HOW TO COMPLETE THIS TASK: Retype the records below from their first line through the line holding "158, 319, 191]", including both ends and no pictures.

Object state change records
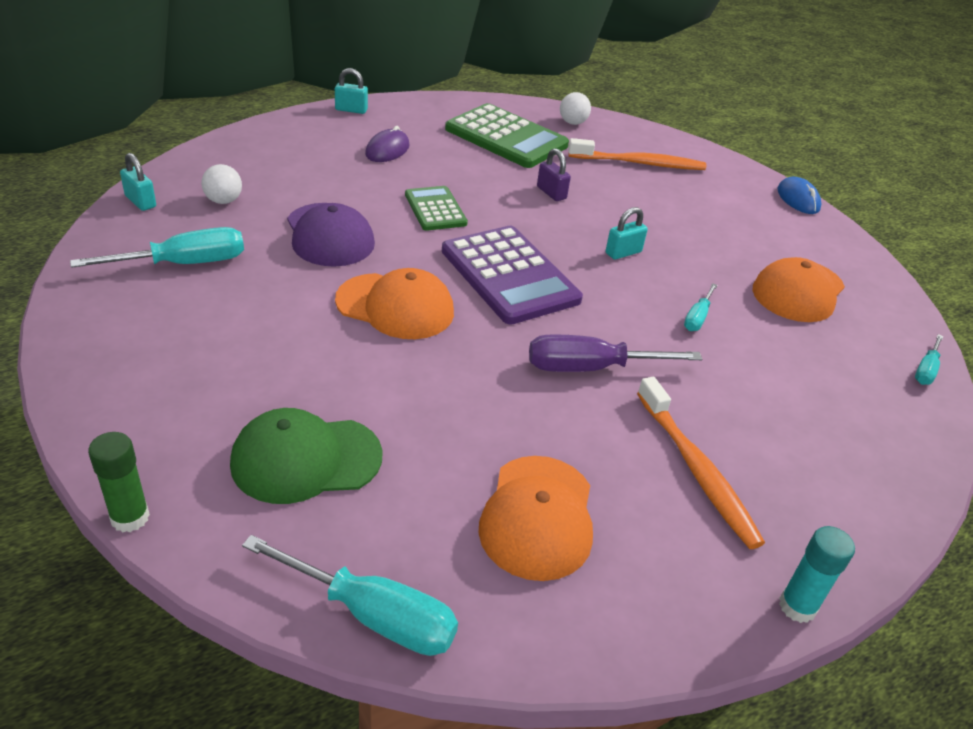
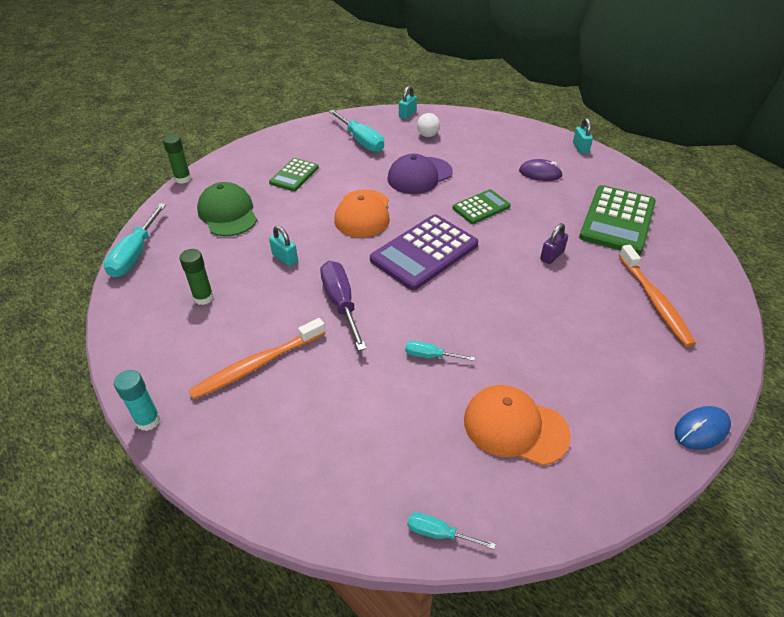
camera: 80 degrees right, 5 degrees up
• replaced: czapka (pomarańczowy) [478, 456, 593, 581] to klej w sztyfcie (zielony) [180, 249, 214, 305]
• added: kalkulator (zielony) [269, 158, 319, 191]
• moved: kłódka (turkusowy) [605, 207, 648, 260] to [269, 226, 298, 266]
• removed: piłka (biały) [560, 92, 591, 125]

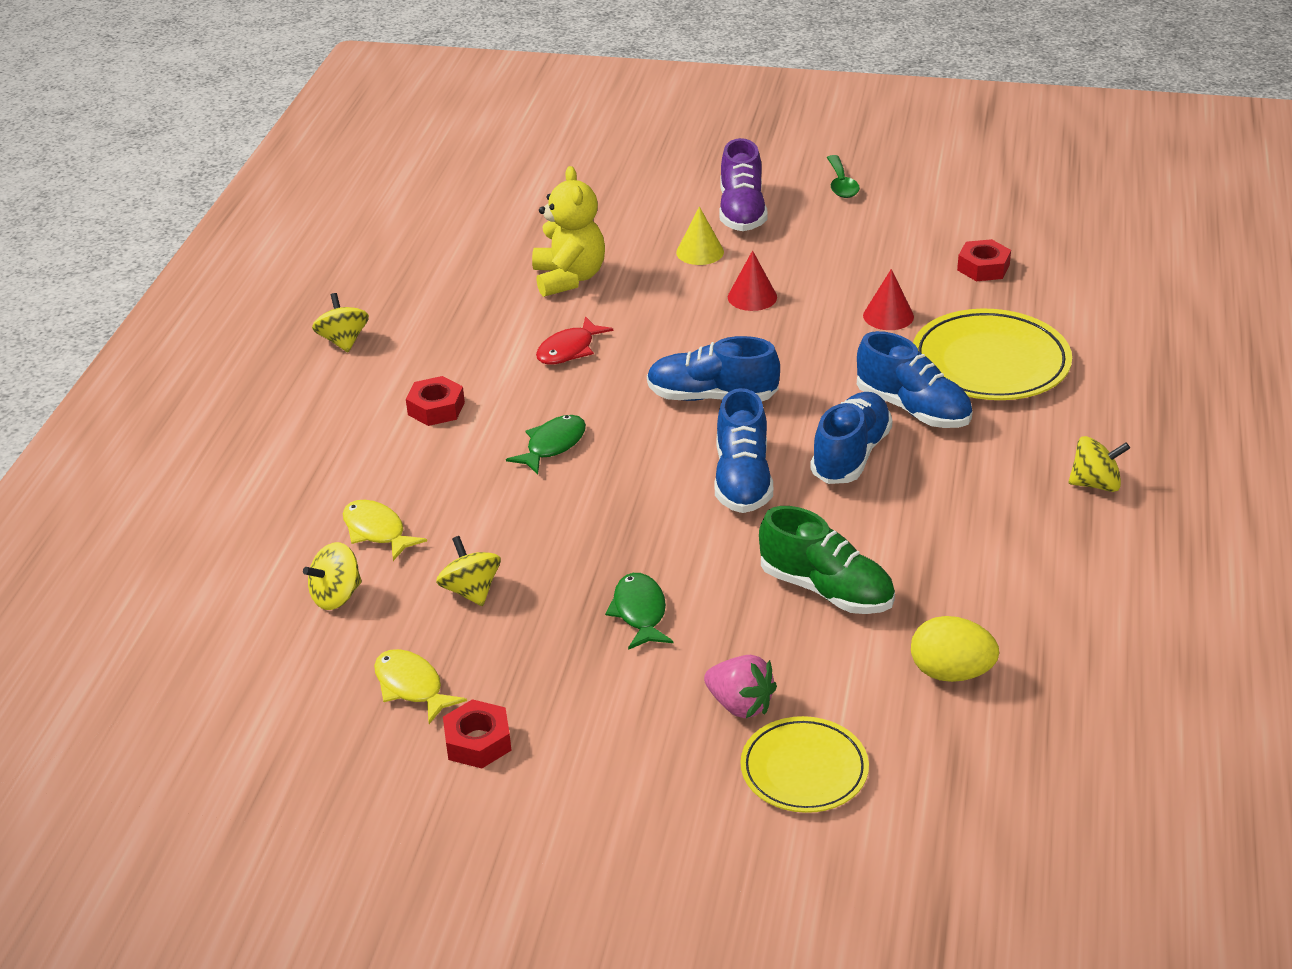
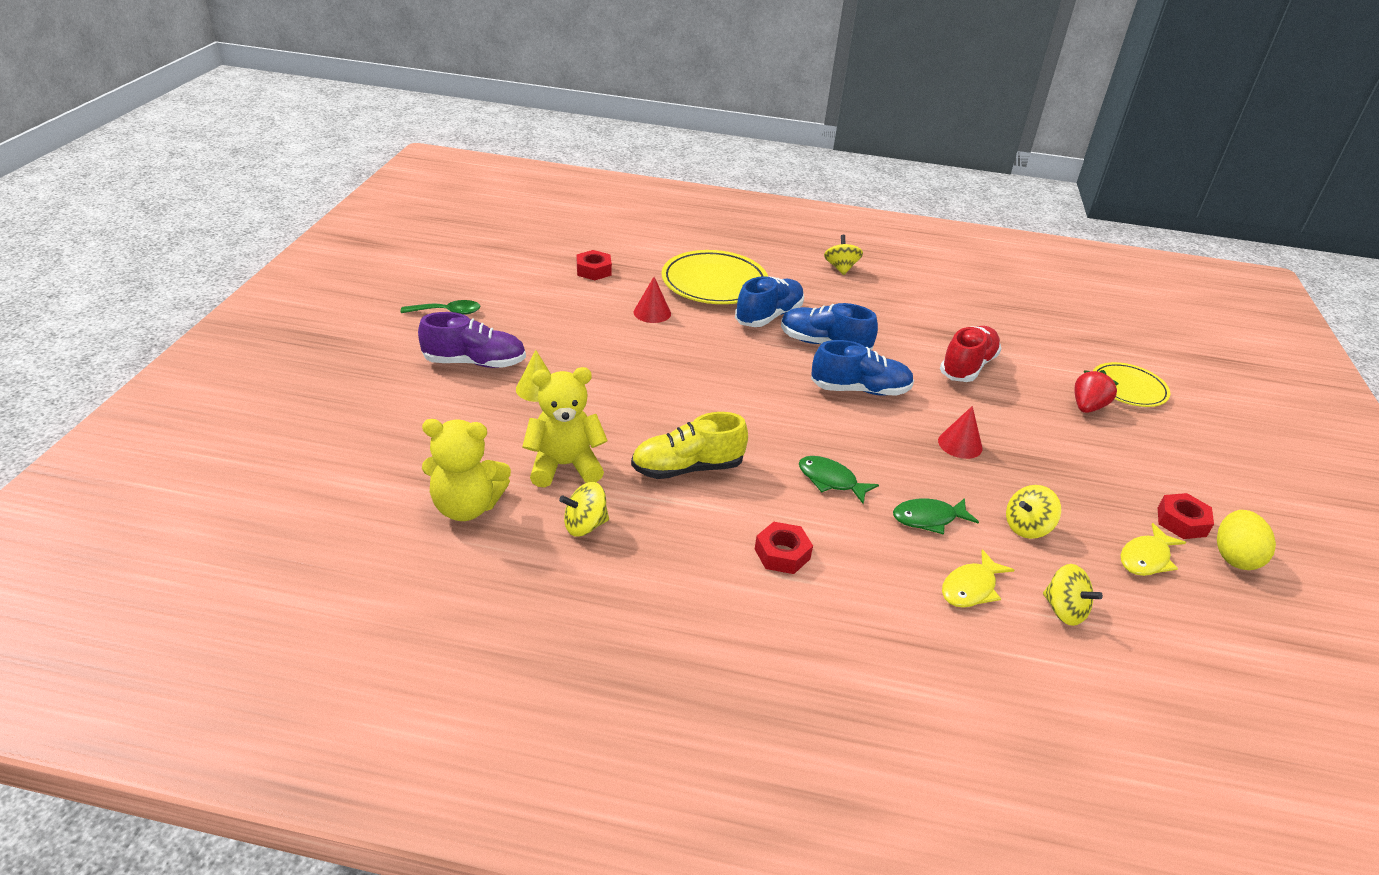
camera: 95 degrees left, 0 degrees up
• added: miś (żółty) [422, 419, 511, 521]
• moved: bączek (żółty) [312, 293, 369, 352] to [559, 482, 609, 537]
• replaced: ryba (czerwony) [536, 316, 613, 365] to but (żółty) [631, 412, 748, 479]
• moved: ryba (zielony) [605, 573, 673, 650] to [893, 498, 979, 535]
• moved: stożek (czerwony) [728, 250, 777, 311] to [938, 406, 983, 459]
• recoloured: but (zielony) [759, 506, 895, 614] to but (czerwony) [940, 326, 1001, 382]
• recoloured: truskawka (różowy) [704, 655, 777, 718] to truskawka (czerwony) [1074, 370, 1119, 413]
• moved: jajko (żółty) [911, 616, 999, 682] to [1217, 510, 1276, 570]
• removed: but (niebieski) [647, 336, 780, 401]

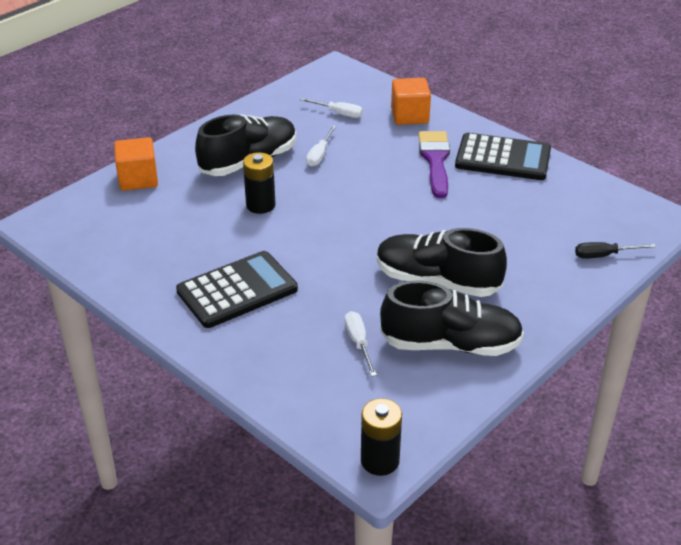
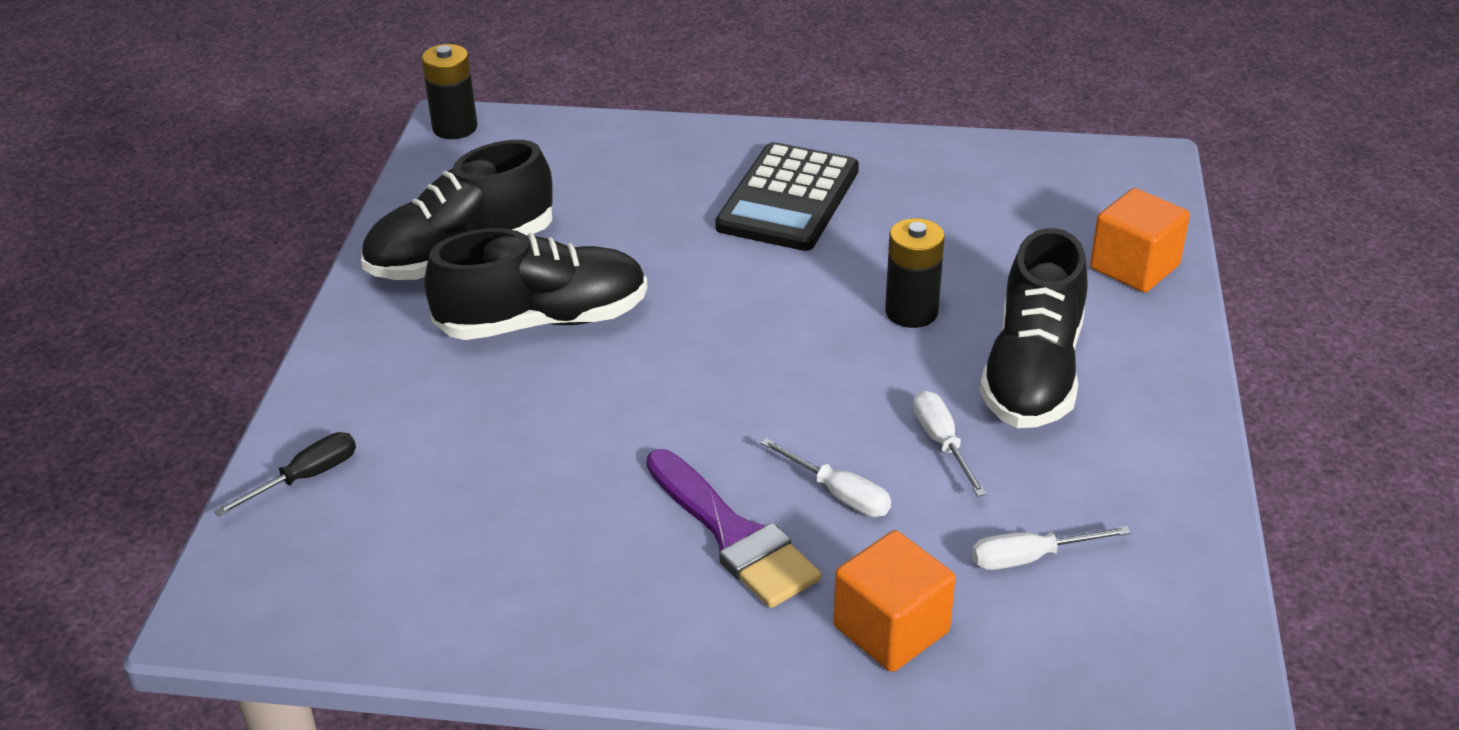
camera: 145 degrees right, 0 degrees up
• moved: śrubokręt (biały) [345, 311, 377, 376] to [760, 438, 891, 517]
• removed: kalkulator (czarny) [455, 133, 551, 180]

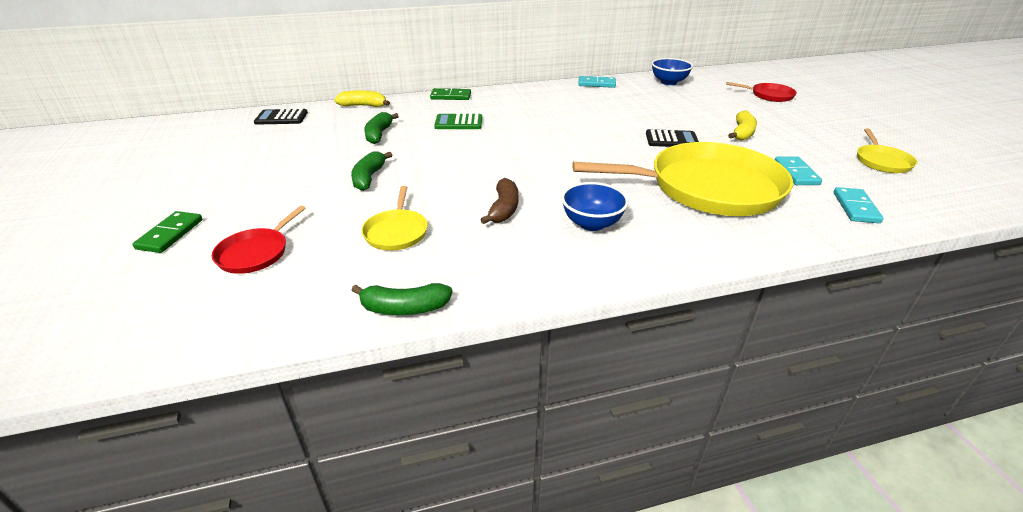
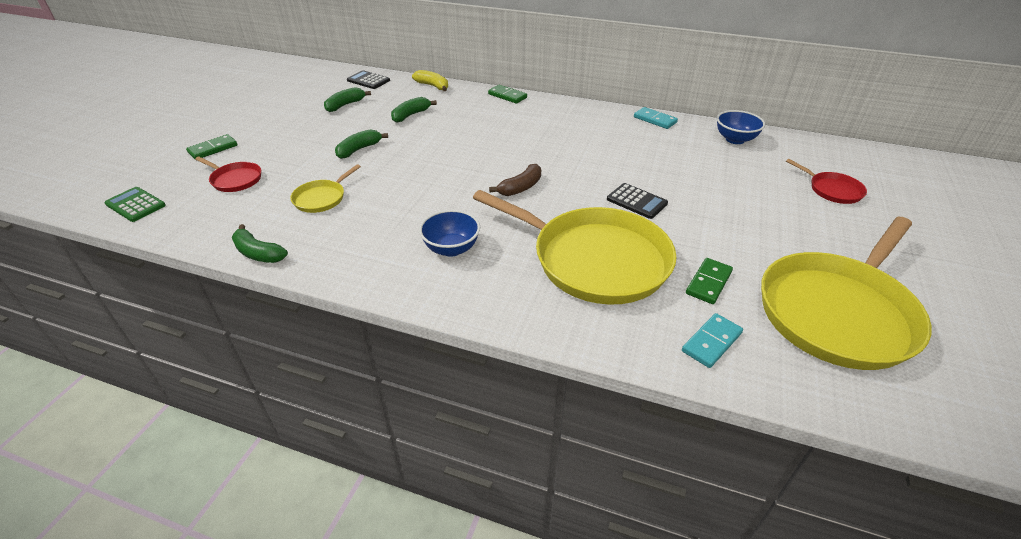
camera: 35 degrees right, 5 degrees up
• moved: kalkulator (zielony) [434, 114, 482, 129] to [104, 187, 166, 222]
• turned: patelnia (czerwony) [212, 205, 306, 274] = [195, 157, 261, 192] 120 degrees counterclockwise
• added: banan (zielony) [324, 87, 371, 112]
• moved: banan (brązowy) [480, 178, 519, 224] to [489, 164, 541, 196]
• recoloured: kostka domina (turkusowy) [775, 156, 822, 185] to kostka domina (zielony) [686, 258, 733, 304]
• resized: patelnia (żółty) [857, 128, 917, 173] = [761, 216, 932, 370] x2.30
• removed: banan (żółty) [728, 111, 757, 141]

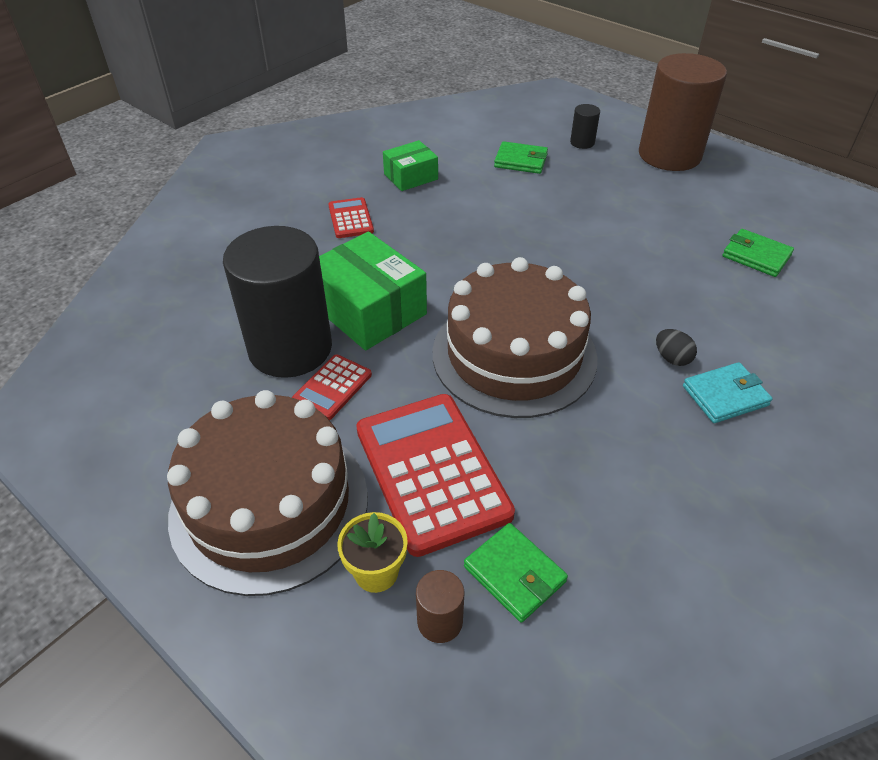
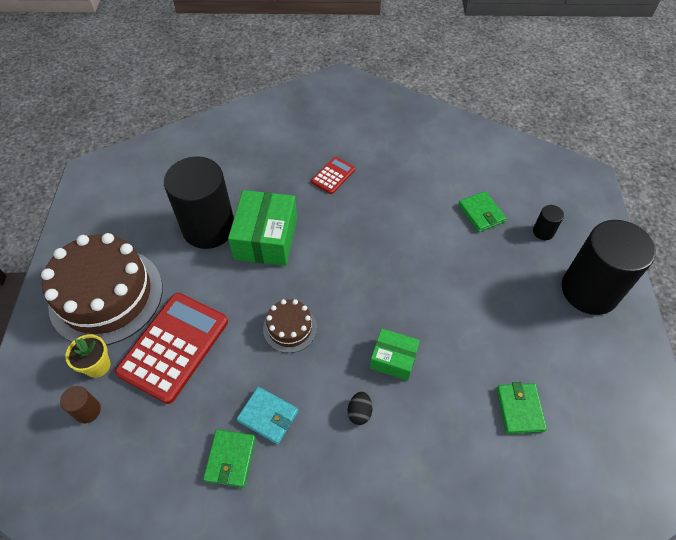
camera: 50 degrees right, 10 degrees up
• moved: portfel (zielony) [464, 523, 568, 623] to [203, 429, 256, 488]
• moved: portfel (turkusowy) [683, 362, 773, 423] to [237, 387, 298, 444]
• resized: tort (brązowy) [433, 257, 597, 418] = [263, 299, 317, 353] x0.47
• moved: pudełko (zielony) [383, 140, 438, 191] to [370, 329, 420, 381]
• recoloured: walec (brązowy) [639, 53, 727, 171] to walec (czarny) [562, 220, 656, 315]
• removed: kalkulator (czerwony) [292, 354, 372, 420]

EXERCISE OUTPUT:
camera: 80 degrees right, 5 degrees up
• replaced: czapka (pomarańczowy) [478, 456, 593, 581] to klej w sztyfcie (zielony) [180, 249, 214, 305]
• added: kalkulator (zielony) [269, 158, 319, 191]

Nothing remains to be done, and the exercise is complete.